Brief :: How many lines in the records contain the string "markup"? Reply with the number alone.

— begin Rows —

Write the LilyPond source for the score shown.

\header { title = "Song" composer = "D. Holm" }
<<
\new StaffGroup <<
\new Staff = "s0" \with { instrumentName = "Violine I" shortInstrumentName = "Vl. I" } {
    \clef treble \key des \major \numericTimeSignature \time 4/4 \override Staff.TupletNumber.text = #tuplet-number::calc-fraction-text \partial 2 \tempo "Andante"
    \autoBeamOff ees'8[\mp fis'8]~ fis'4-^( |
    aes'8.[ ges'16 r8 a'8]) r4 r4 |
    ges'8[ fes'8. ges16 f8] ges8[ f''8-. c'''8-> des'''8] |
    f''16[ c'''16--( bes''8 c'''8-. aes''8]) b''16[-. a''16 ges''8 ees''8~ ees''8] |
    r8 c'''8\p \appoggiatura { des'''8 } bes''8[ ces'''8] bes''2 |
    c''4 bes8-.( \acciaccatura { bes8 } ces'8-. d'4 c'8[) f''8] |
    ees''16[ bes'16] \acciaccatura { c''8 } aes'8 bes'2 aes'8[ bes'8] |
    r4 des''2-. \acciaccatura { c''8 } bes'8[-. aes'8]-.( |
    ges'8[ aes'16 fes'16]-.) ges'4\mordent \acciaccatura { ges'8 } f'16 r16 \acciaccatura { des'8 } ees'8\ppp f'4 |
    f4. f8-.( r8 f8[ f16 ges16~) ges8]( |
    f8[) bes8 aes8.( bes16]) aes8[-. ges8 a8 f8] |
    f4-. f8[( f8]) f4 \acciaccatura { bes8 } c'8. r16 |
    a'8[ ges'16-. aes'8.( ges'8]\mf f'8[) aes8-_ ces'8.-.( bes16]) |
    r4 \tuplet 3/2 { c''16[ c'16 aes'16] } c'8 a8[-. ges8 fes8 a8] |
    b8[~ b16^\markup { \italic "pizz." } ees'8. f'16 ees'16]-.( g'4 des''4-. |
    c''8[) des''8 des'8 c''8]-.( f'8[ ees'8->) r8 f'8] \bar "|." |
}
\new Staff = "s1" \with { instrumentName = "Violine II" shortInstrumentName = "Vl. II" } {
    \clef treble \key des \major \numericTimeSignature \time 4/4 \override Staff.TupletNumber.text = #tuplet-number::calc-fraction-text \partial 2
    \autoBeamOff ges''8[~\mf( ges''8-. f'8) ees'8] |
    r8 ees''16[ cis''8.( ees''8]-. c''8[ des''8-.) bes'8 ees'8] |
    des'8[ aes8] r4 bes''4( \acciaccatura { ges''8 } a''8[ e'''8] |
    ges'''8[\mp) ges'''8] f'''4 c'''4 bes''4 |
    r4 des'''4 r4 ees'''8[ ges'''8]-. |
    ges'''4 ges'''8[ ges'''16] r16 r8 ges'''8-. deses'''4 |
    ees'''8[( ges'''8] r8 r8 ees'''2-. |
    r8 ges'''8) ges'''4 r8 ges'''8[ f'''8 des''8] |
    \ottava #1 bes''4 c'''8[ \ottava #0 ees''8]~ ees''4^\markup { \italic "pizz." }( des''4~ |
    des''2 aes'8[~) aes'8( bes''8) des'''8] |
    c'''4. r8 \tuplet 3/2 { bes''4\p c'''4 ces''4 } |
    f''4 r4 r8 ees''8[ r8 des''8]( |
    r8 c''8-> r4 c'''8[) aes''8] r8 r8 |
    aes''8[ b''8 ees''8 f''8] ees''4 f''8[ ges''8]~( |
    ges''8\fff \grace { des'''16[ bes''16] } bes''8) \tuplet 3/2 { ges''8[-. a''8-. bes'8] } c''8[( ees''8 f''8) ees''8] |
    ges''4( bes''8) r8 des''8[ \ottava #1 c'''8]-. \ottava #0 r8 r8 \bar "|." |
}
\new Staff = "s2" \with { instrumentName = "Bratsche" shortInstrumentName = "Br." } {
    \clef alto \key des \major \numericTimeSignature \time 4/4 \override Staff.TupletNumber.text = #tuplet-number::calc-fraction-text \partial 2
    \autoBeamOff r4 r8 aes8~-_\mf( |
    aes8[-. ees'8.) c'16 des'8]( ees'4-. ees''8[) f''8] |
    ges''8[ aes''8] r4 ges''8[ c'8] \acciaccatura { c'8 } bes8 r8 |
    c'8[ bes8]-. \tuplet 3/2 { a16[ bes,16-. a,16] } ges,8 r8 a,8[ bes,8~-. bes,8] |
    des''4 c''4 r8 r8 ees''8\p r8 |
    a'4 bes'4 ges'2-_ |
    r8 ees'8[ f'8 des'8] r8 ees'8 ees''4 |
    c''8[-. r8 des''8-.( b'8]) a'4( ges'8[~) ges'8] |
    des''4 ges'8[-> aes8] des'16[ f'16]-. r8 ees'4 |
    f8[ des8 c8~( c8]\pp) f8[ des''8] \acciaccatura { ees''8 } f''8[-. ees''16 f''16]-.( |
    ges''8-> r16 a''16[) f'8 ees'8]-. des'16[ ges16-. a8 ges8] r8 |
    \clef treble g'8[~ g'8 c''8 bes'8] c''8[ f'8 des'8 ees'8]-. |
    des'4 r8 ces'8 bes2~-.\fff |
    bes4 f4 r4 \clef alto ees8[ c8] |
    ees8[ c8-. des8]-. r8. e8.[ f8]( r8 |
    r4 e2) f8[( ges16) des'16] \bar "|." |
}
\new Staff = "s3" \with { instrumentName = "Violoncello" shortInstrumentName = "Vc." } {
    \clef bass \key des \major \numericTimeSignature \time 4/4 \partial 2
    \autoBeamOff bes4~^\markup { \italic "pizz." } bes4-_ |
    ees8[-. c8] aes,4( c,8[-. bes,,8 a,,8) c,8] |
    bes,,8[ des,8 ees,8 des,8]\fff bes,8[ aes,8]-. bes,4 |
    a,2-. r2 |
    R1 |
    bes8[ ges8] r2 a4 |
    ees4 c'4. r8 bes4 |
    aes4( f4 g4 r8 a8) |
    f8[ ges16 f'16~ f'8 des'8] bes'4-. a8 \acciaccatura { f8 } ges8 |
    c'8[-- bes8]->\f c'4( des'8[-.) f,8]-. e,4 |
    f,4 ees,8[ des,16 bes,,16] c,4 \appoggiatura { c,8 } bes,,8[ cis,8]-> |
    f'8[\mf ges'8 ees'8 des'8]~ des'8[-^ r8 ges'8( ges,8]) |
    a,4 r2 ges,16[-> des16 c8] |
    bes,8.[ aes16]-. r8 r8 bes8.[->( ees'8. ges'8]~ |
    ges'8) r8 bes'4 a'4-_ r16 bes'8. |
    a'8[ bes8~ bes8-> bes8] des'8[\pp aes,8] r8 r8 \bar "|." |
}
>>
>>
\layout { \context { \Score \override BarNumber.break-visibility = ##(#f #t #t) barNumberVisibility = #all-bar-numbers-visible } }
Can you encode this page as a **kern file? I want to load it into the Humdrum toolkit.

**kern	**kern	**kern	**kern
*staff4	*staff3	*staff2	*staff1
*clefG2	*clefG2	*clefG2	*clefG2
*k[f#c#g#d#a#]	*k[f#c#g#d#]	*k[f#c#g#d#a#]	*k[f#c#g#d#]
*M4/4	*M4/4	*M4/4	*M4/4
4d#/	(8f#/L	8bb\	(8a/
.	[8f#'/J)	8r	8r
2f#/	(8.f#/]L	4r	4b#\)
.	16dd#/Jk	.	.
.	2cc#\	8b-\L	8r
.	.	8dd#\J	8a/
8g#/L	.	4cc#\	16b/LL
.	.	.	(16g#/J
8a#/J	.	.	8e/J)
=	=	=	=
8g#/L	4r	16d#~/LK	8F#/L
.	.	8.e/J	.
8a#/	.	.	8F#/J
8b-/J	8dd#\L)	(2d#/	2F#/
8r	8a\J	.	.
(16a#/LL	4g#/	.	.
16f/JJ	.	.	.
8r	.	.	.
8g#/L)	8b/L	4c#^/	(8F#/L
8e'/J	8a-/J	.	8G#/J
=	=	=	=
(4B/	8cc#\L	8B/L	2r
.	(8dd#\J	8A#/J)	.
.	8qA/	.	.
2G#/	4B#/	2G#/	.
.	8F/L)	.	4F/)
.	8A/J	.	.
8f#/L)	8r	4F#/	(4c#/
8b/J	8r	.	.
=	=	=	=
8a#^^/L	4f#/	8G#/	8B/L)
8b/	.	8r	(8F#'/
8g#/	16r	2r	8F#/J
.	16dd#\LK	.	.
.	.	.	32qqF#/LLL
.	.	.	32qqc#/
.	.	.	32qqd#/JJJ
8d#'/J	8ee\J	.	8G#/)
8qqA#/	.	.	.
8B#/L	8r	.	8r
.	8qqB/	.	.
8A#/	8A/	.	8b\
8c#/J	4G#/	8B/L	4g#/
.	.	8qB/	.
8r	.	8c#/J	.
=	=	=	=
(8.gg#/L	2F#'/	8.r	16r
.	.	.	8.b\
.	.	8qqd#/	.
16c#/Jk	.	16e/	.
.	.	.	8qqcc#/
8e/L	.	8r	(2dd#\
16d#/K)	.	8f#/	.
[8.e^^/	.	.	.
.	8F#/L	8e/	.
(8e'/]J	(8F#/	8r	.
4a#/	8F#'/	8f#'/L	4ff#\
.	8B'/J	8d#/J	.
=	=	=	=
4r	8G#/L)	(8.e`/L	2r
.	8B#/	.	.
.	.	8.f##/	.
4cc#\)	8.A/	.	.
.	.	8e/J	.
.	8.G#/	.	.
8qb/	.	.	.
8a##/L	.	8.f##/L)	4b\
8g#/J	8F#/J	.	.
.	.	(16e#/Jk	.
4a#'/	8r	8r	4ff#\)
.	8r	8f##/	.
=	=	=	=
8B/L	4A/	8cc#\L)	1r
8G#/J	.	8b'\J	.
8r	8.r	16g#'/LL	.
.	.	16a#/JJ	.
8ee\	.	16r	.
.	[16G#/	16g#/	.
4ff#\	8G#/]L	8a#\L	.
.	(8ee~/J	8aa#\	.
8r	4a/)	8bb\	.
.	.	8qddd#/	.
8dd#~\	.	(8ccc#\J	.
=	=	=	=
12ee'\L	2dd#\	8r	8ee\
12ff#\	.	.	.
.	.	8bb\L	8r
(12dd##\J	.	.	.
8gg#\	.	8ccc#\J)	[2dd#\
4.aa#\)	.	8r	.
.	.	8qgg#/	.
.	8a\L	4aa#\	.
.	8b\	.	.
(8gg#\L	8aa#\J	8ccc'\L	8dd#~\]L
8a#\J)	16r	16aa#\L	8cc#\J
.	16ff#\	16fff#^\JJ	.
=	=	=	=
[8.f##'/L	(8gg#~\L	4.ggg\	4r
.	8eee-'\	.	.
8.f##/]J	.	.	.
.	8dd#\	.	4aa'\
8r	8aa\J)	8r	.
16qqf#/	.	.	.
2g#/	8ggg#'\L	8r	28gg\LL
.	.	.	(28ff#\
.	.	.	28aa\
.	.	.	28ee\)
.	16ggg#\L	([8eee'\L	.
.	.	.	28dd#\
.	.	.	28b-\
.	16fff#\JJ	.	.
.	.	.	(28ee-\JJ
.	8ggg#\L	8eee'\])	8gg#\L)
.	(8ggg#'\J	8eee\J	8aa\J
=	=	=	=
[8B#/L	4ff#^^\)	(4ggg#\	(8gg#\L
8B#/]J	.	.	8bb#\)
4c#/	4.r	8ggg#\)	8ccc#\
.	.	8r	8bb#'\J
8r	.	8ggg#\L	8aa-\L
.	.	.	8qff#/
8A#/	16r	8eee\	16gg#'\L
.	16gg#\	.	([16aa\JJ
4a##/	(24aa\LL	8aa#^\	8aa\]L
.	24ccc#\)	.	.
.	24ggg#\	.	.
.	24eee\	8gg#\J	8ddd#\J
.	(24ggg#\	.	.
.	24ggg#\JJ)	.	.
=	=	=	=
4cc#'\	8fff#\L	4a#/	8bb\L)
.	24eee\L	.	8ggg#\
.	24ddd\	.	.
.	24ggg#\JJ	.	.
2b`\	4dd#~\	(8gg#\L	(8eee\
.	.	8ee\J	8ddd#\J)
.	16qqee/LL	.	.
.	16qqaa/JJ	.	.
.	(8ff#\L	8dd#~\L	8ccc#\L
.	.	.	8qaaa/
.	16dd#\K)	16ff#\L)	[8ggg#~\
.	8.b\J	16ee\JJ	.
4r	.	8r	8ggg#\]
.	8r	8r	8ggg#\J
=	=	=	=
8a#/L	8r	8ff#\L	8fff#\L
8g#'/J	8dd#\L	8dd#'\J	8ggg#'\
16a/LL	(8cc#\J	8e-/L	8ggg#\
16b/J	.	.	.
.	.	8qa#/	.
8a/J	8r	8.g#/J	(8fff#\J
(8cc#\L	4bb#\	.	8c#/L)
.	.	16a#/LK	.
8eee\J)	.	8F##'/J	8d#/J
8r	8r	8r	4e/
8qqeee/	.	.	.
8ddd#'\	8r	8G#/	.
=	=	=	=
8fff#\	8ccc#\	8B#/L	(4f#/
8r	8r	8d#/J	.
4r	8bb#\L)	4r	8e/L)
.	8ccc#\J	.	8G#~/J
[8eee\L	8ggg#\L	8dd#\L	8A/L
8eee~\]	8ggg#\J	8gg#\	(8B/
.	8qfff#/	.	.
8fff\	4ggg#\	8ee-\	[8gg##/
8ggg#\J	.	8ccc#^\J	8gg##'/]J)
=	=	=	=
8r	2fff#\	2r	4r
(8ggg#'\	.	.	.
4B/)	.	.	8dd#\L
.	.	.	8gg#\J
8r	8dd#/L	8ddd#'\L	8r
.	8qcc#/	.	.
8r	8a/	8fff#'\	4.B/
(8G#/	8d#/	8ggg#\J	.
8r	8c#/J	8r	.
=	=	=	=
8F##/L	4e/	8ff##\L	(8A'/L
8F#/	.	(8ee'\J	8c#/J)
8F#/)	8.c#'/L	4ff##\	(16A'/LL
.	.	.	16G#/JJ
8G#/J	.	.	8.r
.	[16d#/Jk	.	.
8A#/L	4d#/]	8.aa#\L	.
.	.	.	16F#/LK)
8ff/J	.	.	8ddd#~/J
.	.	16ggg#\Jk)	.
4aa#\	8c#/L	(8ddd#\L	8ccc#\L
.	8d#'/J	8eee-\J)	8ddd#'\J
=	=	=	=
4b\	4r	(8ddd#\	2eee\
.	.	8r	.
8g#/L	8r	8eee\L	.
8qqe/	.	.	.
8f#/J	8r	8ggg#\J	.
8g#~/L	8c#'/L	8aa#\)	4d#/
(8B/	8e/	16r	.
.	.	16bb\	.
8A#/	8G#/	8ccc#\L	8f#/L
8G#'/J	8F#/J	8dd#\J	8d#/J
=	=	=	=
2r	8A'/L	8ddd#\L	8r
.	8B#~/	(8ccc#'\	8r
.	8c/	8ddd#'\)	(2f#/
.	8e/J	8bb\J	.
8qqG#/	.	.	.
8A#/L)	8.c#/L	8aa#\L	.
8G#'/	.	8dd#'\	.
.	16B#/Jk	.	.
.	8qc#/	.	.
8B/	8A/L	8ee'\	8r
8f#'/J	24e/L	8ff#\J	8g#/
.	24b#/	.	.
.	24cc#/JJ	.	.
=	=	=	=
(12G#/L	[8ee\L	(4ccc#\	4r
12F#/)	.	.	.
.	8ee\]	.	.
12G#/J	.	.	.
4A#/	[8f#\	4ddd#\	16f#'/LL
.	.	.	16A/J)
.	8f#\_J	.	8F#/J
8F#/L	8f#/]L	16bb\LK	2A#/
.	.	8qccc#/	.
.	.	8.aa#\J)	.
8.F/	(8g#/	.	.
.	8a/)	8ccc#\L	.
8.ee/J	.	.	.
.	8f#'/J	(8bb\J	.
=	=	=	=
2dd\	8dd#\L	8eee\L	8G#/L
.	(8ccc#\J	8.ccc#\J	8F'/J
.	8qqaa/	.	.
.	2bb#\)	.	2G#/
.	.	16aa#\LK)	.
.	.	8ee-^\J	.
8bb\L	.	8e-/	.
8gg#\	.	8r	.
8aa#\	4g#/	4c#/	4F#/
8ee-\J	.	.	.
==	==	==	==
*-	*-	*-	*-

— end Rows —

Solution to this task :: 3